What this task involves: Your task is to repeat each record verbatim, exactly as it was written.

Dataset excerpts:
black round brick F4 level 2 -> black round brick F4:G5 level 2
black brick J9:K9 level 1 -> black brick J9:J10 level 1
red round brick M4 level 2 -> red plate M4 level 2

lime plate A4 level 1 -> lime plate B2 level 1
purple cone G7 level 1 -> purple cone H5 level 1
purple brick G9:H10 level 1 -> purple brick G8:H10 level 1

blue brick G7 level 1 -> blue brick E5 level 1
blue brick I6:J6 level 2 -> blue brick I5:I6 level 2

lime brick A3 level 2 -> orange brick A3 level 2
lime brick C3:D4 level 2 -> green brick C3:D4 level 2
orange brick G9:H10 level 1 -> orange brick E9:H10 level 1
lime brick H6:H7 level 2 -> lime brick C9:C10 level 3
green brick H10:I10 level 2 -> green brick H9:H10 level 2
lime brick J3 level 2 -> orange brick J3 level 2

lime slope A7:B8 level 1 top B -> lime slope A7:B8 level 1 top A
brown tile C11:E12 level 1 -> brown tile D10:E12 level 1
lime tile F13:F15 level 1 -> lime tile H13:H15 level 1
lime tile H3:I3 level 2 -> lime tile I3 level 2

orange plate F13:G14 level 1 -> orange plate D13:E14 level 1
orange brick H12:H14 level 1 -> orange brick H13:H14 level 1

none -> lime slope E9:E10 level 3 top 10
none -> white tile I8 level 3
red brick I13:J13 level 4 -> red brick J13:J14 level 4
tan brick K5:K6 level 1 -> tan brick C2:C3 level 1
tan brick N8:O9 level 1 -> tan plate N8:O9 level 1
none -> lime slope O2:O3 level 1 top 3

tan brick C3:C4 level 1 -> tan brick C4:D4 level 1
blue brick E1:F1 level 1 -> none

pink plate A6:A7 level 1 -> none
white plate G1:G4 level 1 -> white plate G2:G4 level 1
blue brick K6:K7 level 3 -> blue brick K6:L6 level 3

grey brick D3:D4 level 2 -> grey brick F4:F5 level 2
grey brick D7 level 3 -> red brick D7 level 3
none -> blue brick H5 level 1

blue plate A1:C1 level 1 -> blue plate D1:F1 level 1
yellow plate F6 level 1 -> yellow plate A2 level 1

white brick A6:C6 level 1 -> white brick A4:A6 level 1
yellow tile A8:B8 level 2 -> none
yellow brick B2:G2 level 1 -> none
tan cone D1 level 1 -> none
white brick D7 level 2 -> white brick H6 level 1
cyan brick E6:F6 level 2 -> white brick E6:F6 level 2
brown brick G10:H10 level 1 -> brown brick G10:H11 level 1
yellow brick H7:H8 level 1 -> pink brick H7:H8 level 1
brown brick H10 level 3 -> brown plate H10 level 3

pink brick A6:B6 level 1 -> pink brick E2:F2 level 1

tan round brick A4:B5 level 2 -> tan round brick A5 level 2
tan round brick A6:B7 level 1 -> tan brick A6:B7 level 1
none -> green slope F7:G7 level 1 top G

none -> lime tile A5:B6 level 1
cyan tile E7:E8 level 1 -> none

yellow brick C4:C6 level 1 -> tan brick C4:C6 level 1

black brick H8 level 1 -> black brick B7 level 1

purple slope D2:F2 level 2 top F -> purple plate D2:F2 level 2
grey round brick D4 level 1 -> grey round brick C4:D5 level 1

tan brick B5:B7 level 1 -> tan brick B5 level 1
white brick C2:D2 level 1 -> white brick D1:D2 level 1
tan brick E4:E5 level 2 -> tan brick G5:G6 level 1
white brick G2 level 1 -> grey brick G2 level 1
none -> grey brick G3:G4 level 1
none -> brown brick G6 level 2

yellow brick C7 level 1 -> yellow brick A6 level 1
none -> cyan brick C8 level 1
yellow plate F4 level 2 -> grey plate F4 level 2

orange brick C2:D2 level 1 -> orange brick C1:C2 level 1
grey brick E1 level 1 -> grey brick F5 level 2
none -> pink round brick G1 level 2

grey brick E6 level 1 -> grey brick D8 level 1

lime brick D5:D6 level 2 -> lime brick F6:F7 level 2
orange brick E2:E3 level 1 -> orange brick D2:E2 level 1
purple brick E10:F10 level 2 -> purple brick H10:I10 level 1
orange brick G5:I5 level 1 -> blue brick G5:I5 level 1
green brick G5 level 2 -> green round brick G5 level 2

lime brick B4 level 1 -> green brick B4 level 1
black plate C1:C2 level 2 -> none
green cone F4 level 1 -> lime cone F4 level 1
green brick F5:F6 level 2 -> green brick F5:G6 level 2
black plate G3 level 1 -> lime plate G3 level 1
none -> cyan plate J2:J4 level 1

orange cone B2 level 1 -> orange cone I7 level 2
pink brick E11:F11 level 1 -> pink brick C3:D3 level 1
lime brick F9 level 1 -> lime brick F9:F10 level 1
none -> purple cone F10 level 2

Response to this exercise:
black round brick F4 level 2 -> black round brick F4:G5 level 2
black brick J9:K9 level 1 -> black brick J9:J10 level 1
red round brick M4 level 2 -> red plate M4 level 2

lime plate A4 level 1 -> lime plate B2 level 1
purple cone G7 level 1 -> purple cone H5 level 1
purple brick G9:H10 level 1 -> purple brick G8:H10 level 1

blue brick G7 level 1 -> blue brick E5 level 1
blue brick I6:J6 level 2 -> blue brick I5:I6 level 2

lime brick A3 level 2 -> orange brick A3 level 2
lime brick C3:D4 level 2 -> green brick C3:D4 level 2
orange brick G9:H10 level 1 -> orange brick E9:H10 level 1
lime brick H6:H7 level 2 -> lime brick C9:C10 level 3
green brick H10:I10 level 2 -> green brick H9:H10 level 2
lime brick J3 level 2 -> orange brick J3 level 2

lime slope A7:B8 level 1 top B -> lime slope A7:B8 level 1 top A
brown tile C11:E12 level 1 -> brown tile D10:E12 level 1
lime tile F13:F15 level 1 -> lime tile H13:H15 level 1
lime tile H3:I3 level 2 -> lime tile I3 level 2

orange plate F13:G14 level 1 -> orange plate D13:E14 level 1
orange brick H12:H14 level 1 -> orange brick H13:H14 level 1

none -> lime slope E9:E10 level 3 top 10
none -> white tile I8 level 3
red brick I13:J13 level 4 -> red brick J13:J14 level 4
tan brick K5:K6 level 1 -> tan brick C2:C3 level 1
tan brick N8:O9 level 1 -> tan plate N8:O9 level 1
none -> lime slope O2:O3 level 1 top 3

tan brick C3:C4 level 1 -> tan brick C4:D4 level 1
blue brick E1:F1 level 1 -> none

pink plate A6:A7 level 1 -> none
white plate G1:G4 level 1 -> white plate G2:G4 level 1
blue brick K6:K7 level 3 -> blue brick K6:L6 level 3

grey brick D3:D4 level 2 -> grey brick F4:F5 level 2
grey brick D7 level 3 -> red brick D7 level 3
none -> blue brick H5 level 1

blue plate A1:C1 level 1 -> blue plate D1:F1 level 1
yellow plate F6 level 1 -> yellow plate A2 level 1

white brick A6:C6 level 1 -> white brick A4:A6 level 1
yellow tile A8:B8 level 2 -> none
yellow brick B2:G2 level 1 -> none
tan cone D1 level 1 -> none
white brick D7 level 2 -> white brick H6 level 1
cyan brick E6:F6 level 2 -> white brick E6:F6 level 2
brown brick G10:H10 level 1 -> brown brick G10:H11 level 1
yellow brick H7:H8 level 1 -> pink brick H7:H8 level 1
brown brick H10 level 3 -> brown plate H10 level 3

pink brick A6:B6 level 1 -> pink brick E2:F2 level 1

tan round brick A4:B5 level 2 -> tan round brick A5 level 2
tan round brick A6:B7 level 1 -> tan brick A6:B7 level 1
none -> green slope F7:G7 level 1 top G

none -> lime tile A5:B6 level 1
cyan tile E7:E8 level 1 -> none

yellow brick C4:C6 level 1 -> tan brick C4:C6 level 1

black brick H8 level 1 -> black brick B7 level 1

purple slope D2:F2 level 2 top F -> purple plate D2:F2 level 2
grey round brick D4 level 1 -> grey round brick C4:D5 level 1

tan brick B5:B7 level 1 -> tan brick B5 level 1
white brick C2:D2 level 1 -> white brick D1:D2 level 1
tan brick E4:E5 level 2 -> tan brick G5:G6 level 1
white brick G2 level 1 -> grey brick G2 level 1
none -> grey brick G3:G4 level 1
none -> brown brick G6 level 2

yellow brick C7 level 1 -> yellow brick A6 level 1
none -> cyan brick C8 level 1
yellow plate F4 level 2 -> grey plate F4 level 2

orange brick C2:D2 level 1 -> orange brick C1:C2 level 1
grey brick E1 level 1 -> grey brick F5 level 2
none -> pink round brick G1 level 2

grey brick E6 level 1 -> grey brick D8 level 1

lime brick D5:D6 level 2 -> lime brick F6:F7 level 2
orange brick E2:E3 level 1 -> orange brick D2:E2 level 1
purple brick E10:F10 level 2 -> purple brick H10:I10 level 1
orange brick G5:I5 level 1 -> blue brick G5:I5 level 1
green brick G5 level 2 -> green round brick G5 level 2

lime brick B4 level 1 -> green brick B4 level 1
black plate C1:C2 level 2 -> none
green cone F4 level 1 -> lime cone F4 level 1
green brick F5:F6 level 2 -> green brick F5:G6 level 2
black plate G3 level 1 -> lime plate G3 level 1
none -> cyan plate J2:J4 level 1

orange cone B2 level 1 -> orange cone I7 level 2
pink brick E11:F11 level 1 -> pink brick C3:D3 level 1
lime brick F9 level 1 -> lime brick F9:F10 level 1
none -> purple cone F10 level 2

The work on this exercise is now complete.